Exercise ▸
Copy the records word for word. Pictures do not go in.

Input records ▸
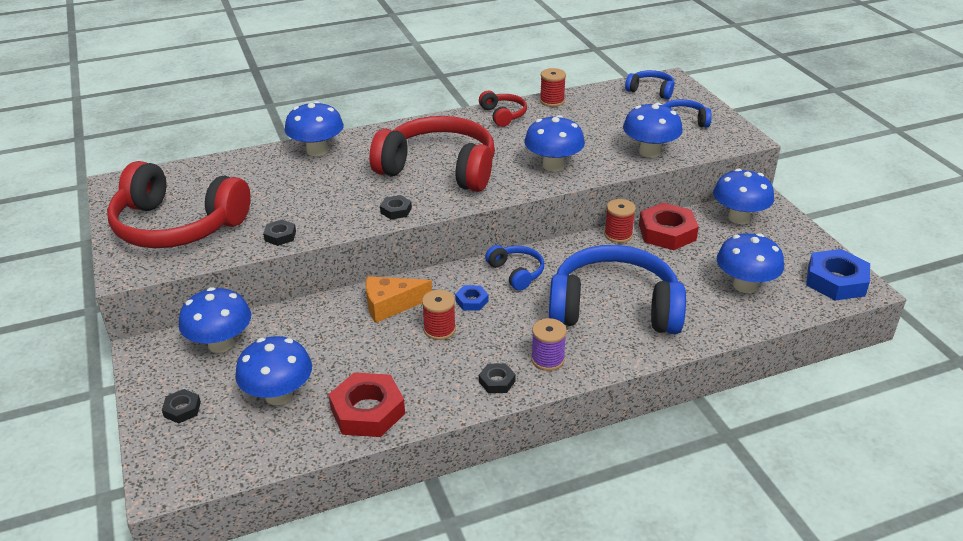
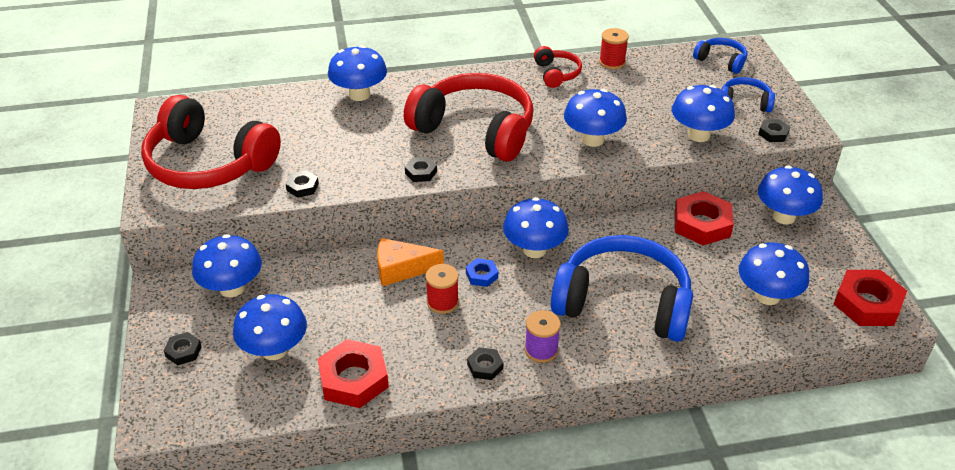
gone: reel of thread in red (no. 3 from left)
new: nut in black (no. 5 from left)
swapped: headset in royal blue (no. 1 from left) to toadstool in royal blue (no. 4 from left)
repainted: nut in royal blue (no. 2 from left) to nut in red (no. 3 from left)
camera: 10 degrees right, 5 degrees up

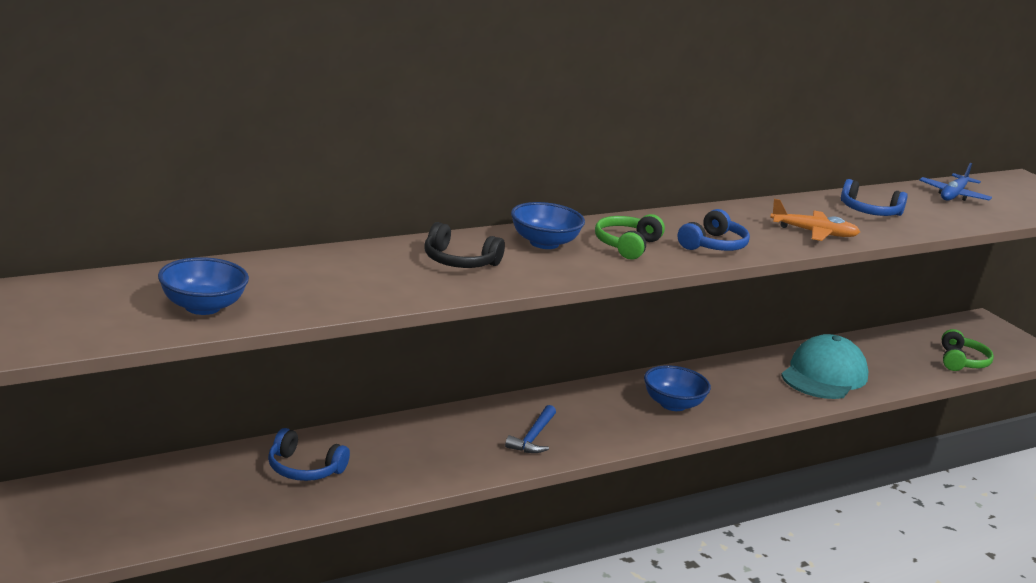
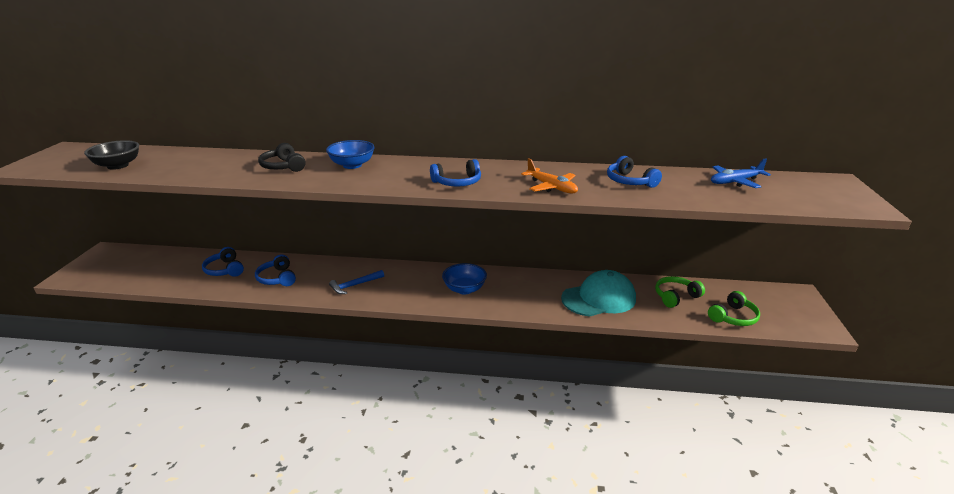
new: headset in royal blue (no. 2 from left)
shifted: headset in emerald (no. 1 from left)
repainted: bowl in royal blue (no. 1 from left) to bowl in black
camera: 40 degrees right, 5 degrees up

Solution to this problem ▸
gone: reel of thread in red (no. 3 from left)
new: nut in black (no. 5 from left)
swapped: headset in royal blue (no. 1 from left) to toadstool in royal blue (no. 4 from left)
repainted: nut in royal blue (no. 2 from left) to nut in red (no. 3 from left)
camera: 10 degrees right, 5 degrees up

new: headset in royal blue (no. 2 from left)
shifted: headset in emerald (no. 1 from left)
repainted: bowl in royal blue (no. 1 from left) to bowl in black
camera: 40 degrees right, 5 degrees up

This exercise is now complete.